TASK BRIEF:
Using the records below, copy every line that holds the string "hammer".

RECORDS SHOWN:
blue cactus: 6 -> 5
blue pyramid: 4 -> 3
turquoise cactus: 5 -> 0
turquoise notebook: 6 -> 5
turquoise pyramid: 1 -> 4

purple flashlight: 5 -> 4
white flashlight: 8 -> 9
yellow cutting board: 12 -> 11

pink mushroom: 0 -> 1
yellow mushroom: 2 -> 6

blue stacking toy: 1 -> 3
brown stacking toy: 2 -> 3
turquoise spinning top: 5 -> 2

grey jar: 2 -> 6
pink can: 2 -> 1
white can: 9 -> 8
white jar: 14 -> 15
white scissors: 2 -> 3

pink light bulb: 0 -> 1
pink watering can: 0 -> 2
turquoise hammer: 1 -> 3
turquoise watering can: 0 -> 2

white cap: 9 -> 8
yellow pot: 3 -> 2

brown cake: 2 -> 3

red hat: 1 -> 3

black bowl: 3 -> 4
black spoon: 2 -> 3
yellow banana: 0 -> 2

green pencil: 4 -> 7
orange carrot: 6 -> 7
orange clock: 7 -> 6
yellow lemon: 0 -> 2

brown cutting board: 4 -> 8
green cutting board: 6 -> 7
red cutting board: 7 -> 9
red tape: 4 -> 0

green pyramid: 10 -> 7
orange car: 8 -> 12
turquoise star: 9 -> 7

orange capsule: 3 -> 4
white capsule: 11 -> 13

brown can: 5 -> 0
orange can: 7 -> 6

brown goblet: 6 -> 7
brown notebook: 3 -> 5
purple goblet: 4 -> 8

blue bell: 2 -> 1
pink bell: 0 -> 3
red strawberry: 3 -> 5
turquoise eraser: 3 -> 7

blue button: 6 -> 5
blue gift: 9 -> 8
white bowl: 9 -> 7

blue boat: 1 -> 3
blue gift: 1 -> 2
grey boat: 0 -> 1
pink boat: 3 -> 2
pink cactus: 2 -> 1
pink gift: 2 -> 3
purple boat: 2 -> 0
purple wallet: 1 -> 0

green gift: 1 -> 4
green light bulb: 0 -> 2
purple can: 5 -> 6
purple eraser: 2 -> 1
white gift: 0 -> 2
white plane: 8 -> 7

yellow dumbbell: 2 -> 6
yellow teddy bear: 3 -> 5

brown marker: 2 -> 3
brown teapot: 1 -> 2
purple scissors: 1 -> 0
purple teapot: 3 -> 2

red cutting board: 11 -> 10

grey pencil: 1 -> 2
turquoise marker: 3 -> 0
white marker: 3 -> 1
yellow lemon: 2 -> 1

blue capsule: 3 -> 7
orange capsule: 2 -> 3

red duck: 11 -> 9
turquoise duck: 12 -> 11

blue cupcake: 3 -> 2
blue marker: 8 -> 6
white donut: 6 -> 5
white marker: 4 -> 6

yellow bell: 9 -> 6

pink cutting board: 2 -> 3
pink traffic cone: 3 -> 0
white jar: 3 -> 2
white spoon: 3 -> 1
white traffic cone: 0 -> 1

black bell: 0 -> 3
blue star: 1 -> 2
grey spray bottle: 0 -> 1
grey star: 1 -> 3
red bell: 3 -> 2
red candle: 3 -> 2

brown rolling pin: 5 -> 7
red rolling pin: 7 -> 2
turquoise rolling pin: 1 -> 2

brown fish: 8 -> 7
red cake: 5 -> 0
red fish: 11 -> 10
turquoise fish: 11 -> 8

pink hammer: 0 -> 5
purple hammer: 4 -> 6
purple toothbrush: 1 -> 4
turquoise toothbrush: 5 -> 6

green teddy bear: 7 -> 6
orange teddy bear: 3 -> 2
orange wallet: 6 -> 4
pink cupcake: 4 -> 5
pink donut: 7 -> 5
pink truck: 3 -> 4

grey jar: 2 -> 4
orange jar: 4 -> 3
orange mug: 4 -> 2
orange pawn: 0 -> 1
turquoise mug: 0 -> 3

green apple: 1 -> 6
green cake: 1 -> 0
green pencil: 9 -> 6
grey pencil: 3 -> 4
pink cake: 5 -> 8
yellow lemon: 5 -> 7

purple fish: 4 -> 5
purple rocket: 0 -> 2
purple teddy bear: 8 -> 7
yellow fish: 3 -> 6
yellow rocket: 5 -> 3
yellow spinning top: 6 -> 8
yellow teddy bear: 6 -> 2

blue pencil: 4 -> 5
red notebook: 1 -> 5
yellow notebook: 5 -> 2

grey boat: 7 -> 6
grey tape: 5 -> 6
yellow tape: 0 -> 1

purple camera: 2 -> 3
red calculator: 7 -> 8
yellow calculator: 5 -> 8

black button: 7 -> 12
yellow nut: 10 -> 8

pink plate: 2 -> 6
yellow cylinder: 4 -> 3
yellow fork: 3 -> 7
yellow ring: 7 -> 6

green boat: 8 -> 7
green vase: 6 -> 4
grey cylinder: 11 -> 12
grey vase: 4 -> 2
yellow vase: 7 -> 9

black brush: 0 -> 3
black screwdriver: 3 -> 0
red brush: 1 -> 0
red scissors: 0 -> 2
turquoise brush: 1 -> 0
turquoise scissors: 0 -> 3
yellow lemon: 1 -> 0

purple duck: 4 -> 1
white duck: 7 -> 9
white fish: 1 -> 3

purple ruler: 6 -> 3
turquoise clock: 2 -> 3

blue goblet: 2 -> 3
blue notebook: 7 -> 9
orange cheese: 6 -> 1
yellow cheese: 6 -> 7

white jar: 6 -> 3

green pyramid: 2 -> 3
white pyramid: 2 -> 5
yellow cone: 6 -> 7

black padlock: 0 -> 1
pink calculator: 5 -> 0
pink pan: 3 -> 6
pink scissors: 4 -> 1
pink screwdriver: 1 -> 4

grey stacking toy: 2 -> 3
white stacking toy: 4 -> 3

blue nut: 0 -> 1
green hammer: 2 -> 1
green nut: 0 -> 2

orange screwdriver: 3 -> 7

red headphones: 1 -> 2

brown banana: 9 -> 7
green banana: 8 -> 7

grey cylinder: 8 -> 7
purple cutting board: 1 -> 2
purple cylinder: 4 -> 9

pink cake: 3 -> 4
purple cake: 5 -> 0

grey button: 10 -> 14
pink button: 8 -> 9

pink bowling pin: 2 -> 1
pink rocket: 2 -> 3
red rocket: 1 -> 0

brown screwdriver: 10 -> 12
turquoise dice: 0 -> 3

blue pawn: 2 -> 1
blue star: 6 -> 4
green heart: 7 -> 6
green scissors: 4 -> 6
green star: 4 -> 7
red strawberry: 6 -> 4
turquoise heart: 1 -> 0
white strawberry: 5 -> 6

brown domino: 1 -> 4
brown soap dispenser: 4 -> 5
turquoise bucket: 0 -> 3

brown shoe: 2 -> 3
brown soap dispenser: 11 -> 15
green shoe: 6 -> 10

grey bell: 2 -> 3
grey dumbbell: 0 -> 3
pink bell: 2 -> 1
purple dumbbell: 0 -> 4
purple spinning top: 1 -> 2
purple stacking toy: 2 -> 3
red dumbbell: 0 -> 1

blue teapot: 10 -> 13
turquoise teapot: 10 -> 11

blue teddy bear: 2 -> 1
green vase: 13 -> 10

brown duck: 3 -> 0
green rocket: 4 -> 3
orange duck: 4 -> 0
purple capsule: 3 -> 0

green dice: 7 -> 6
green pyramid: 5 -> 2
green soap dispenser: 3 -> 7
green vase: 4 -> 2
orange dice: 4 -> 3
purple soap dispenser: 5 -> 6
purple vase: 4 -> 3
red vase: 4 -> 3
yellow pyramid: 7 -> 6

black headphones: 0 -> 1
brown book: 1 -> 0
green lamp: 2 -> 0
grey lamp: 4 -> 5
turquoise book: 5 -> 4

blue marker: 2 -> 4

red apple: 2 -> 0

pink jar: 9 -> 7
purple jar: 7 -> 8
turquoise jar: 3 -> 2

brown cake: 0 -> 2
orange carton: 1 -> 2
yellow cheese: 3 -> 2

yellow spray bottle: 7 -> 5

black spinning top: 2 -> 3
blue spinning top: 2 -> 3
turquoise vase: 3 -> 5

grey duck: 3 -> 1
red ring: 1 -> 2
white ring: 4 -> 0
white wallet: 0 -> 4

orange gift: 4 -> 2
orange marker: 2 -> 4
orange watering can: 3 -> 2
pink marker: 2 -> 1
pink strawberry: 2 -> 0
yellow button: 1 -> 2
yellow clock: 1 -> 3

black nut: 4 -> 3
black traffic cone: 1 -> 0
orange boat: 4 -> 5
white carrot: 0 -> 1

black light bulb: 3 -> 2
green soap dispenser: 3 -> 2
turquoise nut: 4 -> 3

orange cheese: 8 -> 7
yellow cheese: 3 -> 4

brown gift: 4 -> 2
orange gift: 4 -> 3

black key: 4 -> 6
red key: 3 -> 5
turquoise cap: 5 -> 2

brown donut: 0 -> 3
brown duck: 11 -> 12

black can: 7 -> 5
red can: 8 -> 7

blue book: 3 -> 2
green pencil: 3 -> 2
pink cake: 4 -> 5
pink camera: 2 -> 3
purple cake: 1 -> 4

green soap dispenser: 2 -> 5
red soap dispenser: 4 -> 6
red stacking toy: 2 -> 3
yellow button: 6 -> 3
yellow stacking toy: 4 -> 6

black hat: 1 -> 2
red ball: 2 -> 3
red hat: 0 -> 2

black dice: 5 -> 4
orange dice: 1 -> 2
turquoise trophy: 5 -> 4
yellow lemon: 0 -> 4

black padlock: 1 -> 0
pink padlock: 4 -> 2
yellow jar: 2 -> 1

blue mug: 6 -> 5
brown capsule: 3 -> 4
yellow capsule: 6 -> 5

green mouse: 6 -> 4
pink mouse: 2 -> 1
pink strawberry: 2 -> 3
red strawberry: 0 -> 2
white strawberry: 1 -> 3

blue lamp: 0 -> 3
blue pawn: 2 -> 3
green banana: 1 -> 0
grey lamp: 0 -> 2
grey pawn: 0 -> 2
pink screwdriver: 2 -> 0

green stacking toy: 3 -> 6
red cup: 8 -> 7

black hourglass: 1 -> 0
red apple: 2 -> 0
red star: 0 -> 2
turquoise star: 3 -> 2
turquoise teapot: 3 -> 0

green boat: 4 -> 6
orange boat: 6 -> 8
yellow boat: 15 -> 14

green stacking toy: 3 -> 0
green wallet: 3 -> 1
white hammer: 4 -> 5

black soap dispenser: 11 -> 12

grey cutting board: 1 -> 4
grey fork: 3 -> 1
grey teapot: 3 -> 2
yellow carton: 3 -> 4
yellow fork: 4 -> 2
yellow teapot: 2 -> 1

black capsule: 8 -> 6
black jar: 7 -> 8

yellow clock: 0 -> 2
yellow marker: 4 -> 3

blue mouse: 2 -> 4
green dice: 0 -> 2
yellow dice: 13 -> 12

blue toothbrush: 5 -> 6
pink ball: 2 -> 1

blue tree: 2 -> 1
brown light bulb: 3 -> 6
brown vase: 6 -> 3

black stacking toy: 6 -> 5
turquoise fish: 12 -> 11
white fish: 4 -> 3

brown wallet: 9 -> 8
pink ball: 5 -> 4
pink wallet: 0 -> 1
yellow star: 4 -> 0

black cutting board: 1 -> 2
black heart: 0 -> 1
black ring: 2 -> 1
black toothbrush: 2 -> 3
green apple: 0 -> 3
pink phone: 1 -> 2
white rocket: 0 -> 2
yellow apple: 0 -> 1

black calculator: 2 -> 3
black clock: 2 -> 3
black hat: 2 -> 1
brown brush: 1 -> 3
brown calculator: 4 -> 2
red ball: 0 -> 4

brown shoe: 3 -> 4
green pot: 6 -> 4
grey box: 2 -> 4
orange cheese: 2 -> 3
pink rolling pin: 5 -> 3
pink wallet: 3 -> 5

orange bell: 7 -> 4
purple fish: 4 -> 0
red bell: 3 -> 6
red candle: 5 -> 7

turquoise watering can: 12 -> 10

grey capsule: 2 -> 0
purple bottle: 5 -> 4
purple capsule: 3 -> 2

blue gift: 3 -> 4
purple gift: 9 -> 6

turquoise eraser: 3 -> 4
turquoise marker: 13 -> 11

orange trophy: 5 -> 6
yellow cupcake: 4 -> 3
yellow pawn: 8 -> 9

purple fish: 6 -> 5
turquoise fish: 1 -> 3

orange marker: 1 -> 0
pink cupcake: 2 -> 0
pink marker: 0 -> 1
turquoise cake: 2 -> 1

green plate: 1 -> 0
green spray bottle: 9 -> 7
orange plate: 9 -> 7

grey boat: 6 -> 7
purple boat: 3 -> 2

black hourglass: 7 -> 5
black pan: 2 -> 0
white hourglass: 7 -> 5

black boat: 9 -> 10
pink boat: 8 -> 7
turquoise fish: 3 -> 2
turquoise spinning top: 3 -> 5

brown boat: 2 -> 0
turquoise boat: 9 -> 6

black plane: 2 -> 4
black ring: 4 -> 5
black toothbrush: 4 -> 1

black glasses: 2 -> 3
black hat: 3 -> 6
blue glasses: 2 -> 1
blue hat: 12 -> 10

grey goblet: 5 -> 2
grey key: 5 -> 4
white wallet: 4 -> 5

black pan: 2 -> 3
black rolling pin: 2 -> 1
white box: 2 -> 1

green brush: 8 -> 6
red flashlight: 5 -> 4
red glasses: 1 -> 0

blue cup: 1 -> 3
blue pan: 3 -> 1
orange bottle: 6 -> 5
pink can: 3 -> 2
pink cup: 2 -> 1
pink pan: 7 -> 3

ANSWER:
turquoise hammer: 1 -> 3
pink hammer: 0 -> 5
purple hammer: 4 -> 6
green hammer: 2 -> 1
white hammer: 4 -> 5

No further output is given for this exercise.